__Work request__
Copy every entry exactly.

__Data for review__

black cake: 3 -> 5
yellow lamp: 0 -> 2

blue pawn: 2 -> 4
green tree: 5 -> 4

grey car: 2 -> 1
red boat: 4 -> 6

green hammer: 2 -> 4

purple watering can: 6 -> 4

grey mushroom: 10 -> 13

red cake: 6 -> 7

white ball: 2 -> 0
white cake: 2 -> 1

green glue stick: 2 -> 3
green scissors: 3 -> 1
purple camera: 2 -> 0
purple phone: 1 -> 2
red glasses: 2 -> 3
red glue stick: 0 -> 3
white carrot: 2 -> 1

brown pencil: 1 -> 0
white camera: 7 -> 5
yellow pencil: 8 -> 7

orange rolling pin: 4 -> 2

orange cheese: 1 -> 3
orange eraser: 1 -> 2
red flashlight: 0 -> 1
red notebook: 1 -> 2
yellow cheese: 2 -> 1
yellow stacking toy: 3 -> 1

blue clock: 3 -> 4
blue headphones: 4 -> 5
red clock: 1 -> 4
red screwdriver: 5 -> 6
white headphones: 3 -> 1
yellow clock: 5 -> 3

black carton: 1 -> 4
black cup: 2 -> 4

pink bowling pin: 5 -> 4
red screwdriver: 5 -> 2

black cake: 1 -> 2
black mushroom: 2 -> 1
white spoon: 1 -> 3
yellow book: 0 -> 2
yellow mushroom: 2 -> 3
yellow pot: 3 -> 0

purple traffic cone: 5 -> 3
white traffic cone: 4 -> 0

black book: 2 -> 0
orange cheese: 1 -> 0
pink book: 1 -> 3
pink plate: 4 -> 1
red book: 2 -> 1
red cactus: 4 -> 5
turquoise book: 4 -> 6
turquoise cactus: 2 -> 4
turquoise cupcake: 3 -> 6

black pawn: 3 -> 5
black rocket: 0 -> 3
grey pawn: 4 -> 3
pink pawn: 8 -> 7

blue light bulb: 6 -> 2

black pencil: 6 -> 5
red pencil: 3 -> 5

__Worked solution__
black cake: 3 -> 5
yellow lamp: 0 -> 2

blue pawn: 2 -> 4
green tree: 5 -> 4

grey car: 2 -> 1
red boat: 4 -> 6

green hammer: 2 -> 4

purple watering can: 6 -> 4

grey mushroom: 10 -> 13

red cake: 6 -> 7

white ball: 2 -> 0
white cake: 2 -> 1

green glue stick: 2 -> 3
green scissors: 3 -> 1
purple camera: 2 -> 0
purple phone: 1 -> 2
red glasses: 2 -> 3
red glue stick: 0 -> 3
white carrot: 2 -> 1

brown pencil: 1 -> 0
white camera: 7 -> 5
yellow pencil: 8 -> 7

orange rolling pin: 4 -> 2

orange cheese: 1 -> 3
orange eraser: 1 -> 2
red flashlight: 0 -> 1
red notebook: 1 -> 2
yellow cheese: 2 -> 1
yellow stacking toy: 3 -> 1

blue clock: 3 -> 4
blue headphones: 4 -> 5
red clock: 1 -> 4
red screwdriver: 5 -> 6
white headphones: 3 -> 1
yellow clock: 5 -> 3

black carton: 1 -> 4
black cup: 2 -> 4

pink bowling pin: 5 -> 4
red screwdriver: 5 -> 2

black cake: 1 -> 2
black mushroom: 2 -> 1
white spoon: 1 -> 3
yellow book: 0 -> 2
yellow mushroom: 2 -> 3
yellow pot: 3 -> 0

purple traffic cone: 5 -> 3
white traffic cone: 4 -> 0

black book: 2 -> 0
orange cheese: 1 -> 0
pink book: 1 -> 3
pink plate: 4 -> 1
red book: 2 -> 1
red cactus: 4 -> 5
turquoise book: 4 -> 6
turquoise cactus: 2 -> 4
turquoise cupcake: 3 -> 6

black pawn: 3 -> 5
black rocket: 0 -> 3
grey pawn: 4 -> 3
pink pawn: 8 -> 7

blue light bulb: 6 -> 2

black pencil: 6 -> 5
red pencil: 3 -> 5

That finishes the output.